= Beginning of Section =

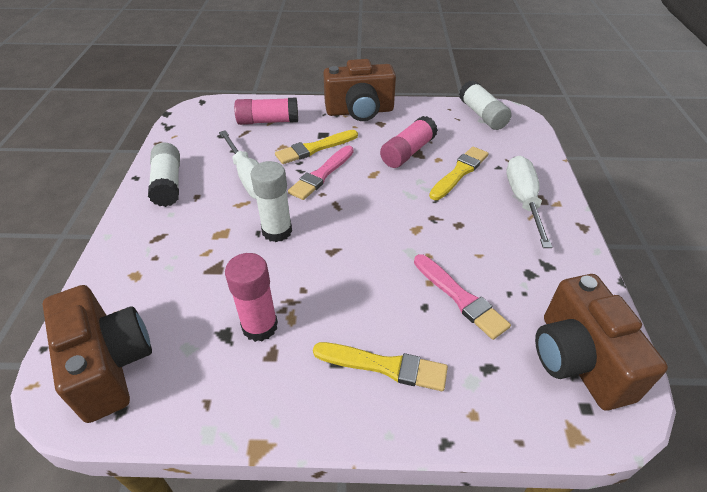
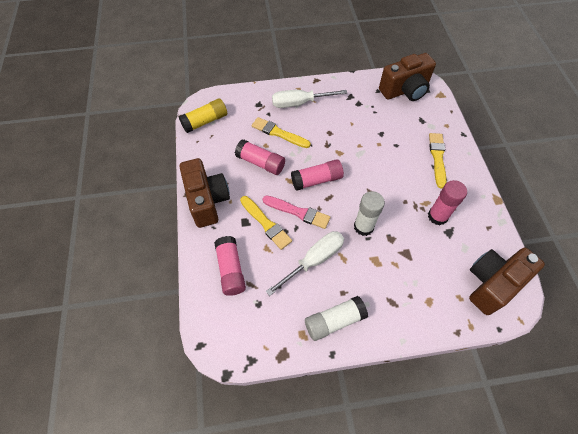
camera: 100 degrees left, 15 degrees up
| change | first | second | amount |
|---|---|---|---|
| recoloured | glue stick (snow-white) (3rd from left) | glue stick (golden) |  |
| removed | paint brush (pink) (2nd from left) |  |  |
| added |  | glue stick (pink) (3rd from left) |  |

= End of Section =

**WHAT YOU ARE ASKED TO DO**
Show every line of the material above in which "glue" is present.

**ANSWER SPACE**
| recoloured | glue stick (snow-white) (3rd from left) | glue stick (golden) |  |
| added |  | glue stick (pink) (3rd from left) |  |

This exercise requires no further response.